> _WRITTEN INSTRUCTION_
Convert everything from the start of the data down through the line containing "The white marble statue at center is" into a JSON list of strings, one string per line, with blank lines left out.

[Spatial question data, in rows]

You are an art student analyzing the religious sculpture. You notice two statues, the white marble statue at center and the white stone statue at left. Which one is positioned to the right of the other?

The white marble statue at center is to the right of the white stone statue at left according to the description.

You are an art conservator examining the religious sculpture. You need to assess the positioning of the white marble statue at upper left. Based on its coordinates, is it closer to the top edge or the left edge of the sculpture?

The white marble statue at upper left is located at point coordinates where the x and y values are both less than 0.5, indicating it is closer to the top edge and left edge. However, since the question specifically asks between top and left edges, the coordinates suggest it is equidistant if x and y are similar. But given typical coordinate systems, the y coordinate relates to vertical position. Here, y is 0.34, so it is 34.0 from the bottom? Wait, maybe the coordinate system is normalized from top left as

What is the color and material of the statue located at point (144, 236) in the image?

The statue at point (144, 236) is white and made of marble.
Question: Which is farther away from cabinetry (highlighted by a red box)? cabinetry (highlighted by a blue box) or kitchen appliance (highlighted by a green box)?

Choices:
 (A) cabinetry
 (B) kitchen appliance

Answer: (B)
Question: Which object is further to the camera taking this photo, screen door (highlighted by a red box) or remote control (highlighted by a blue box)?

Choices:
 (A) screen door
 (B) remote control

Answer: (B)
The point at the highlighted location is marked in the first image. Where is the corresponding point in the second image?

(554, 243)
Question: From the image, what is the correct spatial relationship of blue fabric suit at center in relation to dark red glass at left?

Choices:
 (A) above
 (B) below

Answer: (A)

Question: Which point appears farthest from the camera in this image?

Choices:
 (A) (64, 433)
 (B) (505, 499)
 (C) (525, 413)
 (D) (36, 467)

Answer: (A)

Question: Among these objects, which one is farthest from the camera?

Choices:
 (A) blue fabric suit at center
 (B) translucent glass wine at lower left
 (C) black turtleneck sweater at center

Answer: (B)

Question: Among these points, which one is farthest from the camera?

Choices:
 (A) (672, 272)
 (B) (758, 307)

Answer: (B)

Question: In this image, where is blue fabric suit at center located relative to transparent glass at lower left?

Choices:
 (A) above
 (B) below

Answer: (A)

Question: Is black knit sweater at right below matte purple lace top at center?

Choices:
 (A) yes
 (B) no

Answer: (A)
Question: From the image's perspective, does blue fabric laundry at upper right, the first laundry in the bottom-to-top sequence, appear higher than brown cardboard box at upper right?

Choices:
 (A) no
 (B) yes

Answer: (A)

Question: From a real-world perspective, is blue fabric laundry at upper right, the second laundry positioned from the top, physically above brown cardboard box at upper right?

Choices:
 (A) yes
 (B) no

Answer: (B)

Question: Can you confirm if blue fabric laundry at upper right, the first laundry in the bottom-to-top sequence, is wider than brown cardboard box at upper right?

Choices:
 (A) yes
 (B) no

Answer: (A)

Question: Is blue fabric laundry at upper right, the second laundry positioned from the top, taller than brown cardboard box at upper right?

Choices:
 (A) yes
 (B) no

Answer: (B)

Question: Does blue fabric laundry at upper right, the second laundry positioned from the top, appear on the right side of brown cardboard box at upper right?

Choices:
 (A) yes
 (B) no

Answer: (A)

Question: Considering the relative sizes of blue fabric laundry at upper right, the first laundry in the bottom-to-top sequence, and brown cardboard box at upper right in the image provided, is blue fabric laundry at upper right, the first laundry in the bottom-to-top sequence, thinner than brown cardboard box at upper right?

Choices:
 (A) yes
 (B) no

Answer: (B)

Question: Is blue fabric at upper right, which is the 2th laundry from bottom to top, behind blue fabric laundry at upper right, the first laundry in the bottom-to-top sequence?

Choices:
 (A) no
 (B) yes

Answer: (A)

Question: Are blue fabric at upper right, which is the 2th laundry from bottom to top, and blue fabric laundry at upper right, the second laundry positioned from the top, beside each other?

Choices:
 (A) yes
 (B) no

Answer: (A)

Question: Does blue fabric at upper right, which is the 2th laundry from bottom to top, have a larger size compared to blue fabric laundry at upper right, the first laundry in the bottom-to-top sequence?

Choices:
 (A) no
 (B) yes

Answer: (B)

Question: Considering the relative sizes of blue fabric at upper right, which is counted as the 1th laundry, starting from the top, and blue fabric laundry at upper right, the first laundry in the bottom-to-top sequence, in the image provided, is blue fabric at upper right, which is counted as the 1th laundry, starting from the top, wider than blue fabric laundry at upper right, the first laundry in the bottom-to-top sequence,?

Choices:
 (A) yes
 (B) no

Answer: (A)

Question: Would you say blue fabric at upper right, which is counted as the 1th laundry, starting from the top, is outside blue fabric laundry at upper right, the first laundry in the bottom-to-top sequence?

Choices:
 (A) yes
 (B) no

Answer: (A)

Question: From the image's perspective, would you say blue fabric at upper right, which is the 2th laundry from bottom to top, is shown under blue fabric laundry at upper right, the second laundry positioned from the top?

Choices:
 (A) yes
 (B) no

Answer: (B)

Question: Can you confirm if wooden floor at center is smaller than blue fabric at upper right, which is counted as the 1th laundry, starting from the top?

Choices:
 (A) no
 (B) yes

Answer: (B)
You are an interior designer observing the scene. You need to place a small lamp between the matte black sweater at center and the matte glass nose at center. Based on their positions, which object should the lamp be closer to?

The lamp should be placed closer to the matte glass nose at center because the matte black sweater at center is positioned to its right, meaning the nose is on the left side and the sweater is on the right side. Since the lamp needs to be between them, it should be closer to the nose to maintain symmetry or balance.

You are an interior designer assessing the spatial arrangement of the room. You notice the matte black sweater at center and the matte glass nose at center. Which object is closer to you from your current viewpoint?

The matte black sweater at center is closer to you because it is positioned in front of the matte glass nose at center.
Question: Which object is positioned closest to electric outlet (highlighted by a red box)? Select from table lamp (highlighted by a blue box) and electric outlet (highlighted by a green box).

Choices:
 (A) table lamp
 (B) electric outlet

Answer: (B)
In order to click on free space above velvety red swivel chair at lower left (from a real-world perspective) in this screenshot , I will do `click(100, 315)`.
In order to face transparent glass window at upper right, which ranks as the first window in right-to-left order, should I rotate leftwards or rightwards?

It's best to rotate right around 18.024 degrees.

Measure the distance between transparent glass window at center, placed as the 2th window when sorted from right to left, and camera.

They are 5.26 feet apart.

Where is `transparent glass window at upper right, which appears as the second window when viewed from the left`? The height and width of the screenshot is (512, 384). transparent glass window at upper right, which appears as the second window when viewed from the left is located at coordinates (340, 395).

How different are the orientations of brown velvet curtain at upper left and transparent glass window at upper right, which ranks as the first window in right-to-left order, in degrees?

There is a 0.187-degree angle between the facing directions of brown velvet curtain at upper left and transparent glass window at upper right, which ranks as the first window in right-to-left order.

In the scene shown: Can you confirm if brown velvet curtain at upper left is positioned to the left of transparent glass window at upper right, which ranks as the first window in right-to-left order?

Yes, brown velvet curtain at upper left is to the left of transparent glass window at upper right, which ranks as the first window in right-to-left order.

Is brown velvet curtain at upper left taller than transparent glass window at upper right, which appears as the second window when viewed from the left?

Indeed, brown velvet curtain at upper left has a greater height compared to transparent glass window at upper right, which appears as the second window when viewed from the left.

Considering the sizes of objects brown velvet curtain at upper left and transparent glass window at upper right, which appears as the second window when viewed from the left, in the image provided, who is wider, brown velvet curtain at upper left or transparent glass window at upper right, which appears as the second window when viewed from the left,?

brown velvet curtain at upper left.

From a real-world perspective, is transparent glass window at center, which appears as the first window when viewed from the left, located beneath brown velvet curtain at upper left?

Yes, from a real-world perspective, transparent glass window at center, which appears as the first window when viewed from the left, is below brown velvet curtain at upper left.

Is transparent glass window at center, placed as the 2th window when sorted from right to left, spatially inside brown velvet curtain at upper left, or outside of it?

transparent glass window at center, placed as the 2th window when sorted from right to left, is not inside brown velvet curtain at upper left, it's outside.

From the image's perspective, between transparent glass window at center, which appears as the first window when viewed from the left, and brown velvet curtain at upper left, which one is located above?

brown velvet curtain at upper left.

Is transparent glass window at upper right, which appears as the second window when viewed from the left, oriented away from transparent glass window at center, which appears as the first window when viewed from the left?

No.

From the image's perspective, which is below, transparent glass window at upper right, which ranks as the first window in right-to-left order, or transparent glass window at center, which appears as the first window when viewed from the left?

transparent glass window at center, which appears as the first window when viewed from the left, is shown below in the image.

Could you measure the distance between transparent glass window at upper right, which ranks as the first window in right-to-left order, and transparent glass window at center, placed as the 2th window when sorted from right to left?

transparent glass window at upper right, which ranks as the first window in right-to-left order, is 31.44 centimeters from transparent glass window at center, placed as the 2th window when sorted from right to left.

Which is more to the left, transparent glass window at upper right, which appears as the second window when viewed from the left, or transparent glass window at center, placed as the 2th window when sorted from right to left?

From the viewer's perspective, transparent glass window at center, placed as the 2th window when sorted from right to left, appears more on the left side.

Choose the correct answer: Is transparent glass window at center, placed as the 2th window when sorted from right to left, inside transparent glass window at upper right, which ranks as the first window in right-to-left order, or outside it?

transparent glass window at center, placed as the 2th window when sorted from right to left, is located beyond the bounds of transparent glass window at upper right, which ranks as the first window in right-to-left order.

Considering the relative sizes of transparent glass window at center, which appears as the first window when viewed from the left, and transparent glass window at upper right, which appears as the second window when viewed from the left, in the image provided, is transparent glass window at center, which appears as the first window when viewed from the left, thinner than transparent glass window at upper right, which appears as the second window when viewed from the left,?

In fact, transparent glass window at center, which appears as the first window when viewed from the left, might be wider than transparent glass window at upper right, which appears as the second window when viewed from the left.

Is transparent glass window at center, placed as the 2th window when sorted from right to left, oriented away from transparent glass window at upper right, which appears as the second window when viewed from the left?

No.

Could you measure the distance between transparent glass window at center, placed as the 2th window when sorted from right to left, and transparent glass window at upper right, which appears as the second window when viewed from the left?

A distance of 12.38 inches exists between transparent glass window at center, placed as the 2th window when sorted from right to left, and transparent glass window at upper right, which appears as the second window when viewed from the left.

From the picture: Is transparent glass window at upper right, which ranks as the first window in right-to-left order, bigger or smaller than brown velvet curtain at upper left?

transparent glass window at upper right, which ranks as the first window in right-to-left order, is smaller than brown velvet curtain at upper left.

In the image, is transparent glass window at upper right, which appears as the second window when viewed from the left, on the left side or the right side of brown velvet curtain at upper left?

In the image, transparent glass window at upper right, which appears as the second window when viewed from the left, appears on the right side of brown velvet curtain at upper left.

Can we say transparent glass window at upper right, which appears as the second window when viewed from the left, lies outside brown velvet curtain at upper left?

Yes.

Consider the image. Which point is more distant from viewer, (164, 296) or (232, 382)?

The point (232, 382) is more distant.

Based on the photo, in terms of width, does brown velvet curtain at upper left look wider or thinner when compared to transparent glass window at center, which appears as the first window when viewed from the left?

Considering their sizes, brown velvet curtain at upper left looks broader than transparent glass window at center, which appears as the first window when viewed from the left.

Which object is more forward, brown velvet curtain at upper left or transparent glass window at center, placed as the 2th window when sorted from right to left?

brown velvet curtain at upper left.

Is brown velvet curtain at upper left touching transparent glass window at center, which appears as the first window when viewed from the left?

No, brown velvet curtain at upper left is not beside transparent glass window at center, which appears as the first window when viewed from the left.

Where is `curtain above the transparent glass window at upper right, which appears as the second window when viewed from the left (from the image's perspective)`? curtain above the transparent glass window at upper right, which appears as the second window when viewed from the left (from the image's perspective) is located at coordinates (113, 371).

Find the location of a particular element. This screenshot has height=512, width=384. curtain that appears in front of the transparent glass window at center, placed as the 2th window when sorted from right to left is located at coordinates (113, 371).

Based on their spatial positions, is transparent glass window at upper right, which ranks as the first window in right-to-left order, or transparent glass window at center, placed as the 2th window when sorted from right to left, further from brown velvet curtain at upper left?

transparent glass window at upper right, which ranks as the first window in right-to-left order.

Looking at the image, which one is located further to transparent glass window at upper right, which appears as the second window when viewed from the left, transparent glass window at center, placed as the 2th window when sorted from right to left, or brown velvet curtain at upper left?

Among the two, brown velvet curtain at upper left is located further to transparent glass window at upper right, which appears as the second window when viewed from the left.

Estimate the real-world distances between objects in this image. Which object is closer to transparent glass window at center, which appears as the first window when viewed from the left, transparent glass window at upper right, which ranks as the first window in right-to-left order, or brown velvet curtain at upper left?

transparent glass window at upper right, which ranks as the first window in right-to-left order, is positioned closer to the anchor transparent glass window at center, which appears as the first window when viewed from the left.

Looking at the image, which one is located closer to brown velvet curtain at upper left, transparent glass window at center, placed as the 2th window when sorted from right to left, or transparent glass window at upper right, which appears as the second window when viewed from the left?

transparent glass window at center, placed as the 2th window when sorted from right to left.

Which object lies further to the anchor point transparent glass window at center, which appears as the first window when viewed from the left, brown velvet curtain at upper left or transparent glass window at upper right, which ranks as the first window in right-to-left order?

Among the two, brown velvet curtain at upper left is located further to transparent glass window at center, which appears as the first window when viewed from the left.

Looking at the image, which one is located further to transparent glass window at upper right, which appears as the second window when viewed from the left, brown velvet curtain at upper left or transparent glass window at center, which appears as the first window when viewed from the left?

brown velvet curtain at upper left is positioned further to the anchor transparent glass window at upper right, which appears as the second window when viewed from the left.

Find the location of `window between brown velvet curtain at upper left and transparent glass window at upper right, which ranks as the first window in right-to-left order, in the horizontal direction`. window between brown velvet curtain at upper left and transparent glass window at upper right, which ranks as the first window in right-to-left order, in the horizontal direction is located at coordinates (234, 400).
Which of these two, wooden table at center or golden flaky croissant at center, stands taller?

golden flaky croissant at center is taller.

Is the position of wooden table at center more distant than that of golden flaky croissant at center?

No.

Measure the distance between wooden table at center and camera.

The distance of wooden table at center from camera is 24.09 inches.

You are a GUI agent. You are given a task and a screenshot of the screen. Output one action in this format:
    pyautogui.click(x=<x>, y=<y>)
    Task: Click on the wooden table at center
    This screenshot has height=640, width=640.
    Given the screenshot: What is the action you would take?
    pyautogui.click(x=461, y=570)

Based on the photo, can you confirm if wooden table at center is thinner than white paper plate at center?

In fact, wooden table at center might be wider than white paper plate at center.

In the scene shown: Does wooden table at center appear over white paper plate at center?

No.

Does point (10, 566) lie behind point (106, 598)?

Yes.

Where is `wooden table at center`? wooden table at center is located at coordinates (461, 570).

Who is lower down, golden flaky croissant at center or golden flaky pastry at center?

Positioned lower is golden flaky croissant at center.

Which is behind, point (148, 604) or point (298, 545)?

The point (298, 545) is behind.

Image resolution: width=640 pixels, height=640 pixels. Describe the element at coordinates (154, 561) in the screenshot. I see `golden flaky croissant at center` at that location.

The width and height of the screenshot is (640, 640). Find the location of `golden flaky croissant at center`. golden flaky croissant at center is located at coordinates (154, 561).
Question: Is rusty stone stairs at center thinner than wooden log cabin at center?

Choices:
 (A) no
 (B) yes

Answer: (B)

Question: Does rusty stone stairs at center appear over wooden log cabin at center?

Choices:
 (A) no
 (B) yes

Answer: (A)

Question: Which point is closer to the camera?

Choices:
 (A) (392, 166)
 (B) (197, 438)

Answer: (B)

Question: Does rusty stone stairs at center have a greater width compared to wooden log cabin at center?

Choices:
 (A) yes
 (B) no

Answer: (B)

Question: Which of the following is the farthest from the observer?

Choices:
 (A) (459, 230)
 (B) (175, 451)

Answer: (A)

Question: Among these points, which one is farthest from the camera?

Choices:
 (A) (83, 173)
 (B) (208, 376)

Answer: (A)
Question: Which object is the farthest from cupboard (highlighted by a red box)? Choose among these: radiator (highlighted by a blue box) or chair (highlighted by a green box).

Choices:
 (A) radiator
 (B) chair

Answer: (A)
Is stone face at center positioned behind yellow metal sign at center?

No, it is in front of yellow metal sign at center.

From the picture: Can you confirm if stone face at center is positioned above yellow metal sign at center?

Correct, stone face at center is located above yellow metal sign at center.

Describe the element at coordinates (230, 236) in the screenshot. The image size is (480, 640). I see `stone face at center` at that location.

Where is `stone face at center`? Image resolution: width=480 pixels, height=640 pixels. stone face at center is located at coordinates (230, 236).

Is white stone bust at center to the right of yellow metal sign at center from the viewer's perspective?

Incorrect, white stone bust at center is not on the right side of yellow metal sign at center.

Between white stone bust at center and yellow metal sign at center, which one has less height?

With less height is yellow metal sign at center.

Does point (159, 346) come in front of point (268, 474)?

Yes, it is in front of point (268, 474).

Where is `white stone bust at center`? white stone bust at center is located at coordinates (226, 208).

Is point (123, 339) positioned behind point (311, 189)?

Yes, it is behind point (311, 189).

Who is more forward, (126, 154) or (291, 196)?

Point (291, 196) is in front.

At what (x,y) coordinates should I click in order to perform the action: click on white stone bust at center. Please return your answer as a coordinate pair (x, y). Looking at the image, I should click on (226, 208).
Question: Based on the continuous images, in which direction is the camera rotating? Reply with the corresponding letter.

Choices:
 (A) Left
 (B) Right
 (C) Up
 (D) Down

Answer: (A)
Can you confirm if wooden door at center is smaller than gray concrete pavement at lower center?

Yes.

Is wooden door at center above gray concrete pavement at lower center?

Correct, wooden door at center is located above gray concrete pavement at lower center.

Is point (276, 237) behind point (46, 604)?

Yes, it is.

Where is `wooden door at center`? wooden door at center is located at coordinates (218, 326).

> _TASK RESPONSE_
[
  "You are an art student analyzing the religious sculpture. You notice two statues, the white marble statue at center and the white stone statue at left. Which one is positioned to the right of the other?",
  "The white marble statue at center is to the right of the white stone statue at left according to the description."
]